▶ _TASK OBJECTIVE_
The response should be the records below, repeated exactly, with each picture left out.

Object change descriptions
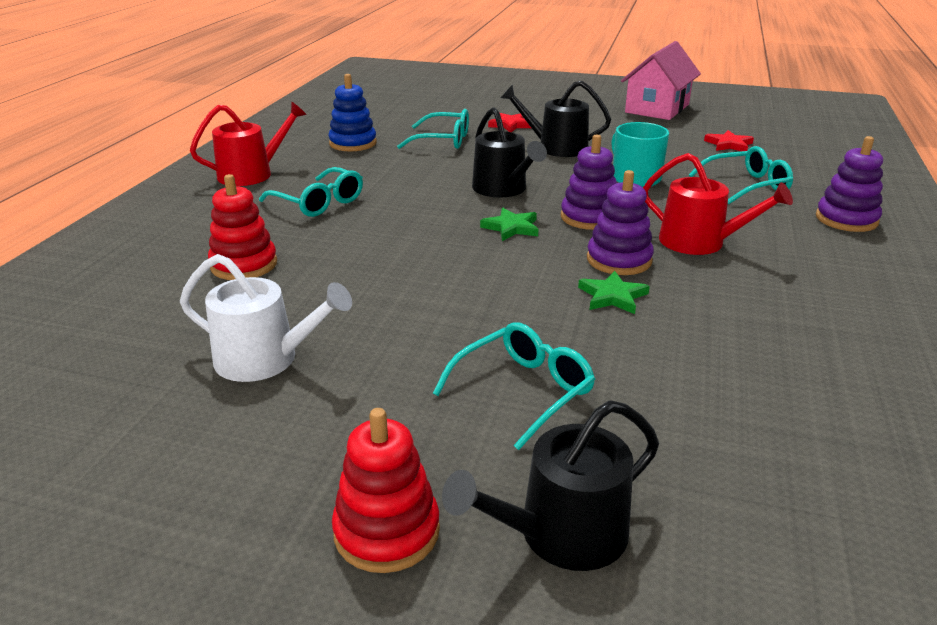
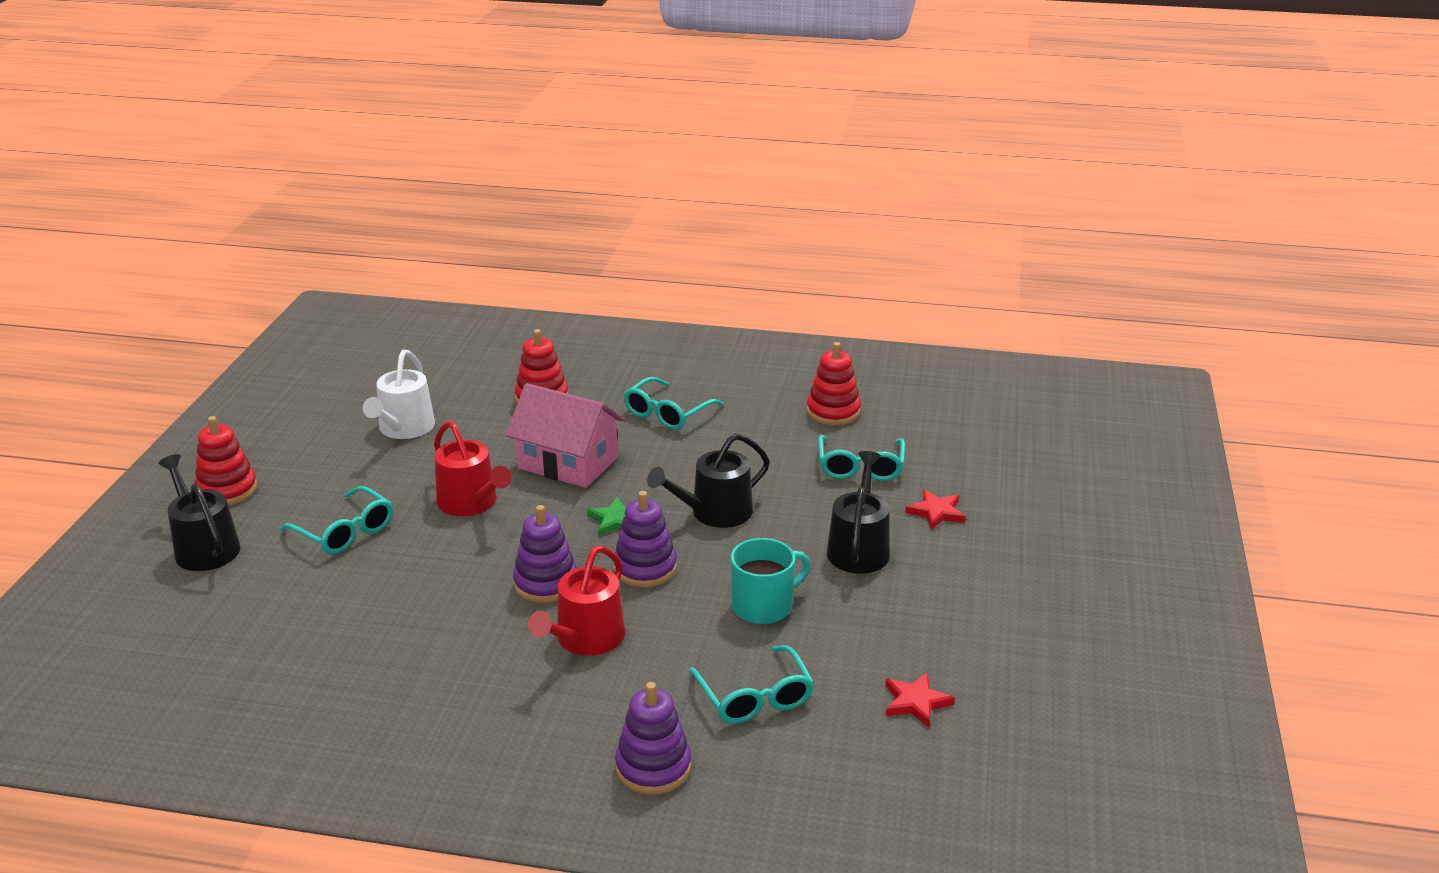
camera: 85 degrees right, 0 degrees up
red watering can [190,102,307,186] -> red watering can moved to [434,421,512,516]
blue stacking toy [328,74,377,151] -> red stacking toy [807,342,861,425]
green star [578,271,650,314] -> none
pink house [621,41,701,120] -> pink house moved to [506,383,625,488]

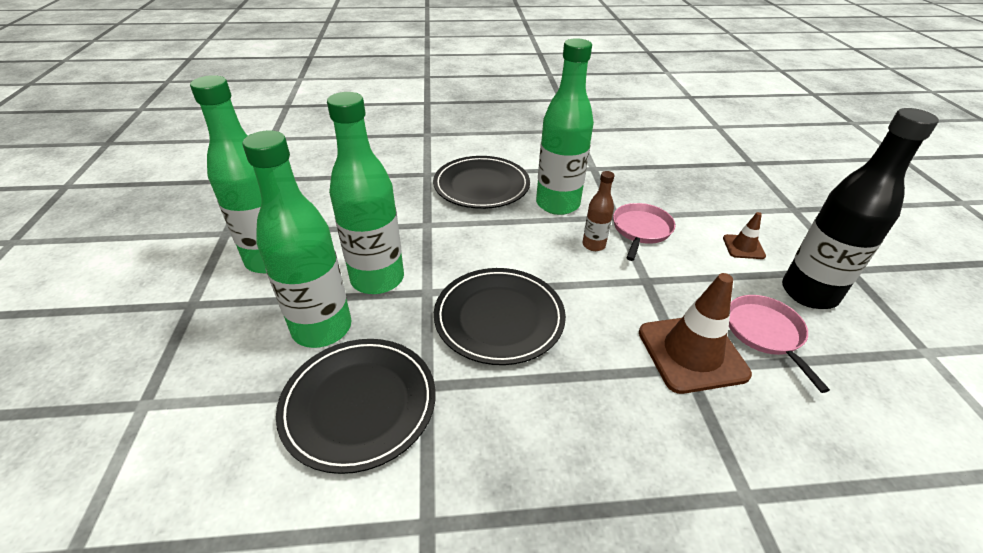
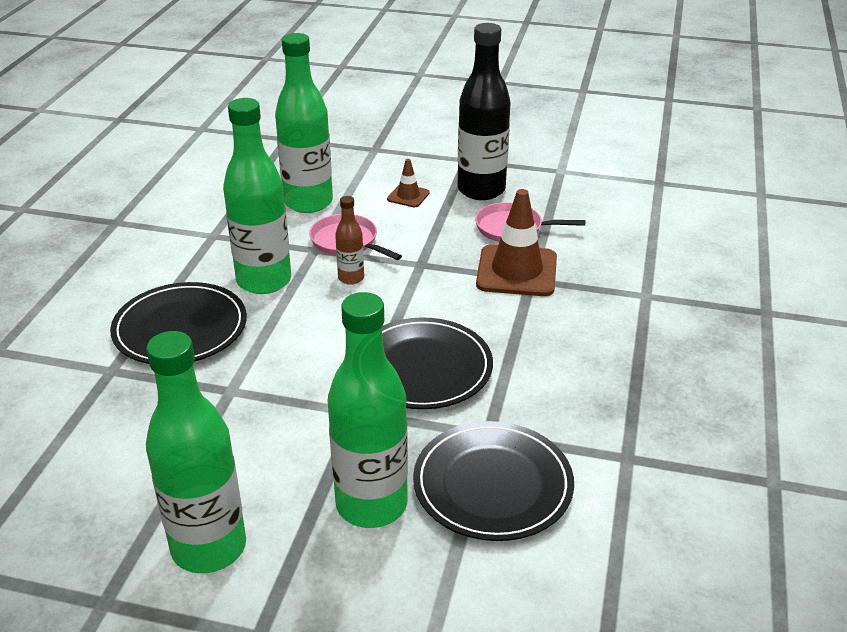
camera: 70 degrees left, 5 degrees down
green bottle [327,92,404,294] -> green bottle moved to [275,33,333,213]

▶ _YOUR SOLUTION_
camera: 85 degrees right, 0 degrees up
red watering can [190,102,307,186] -> red watering can moved to [434,421,512,516]
blue stacking toy [328,74,377,151] -> red stacking toy [807,342,861,425]
green star [578,271,650,314] -> none
pink house [621,41,701,120] -> pink house moved to [506,383,625,488]

camera: 70 degrees left, 5 degrees down
green bottle [327,92,404,294] -> green bottle moved to [275,33,333,213]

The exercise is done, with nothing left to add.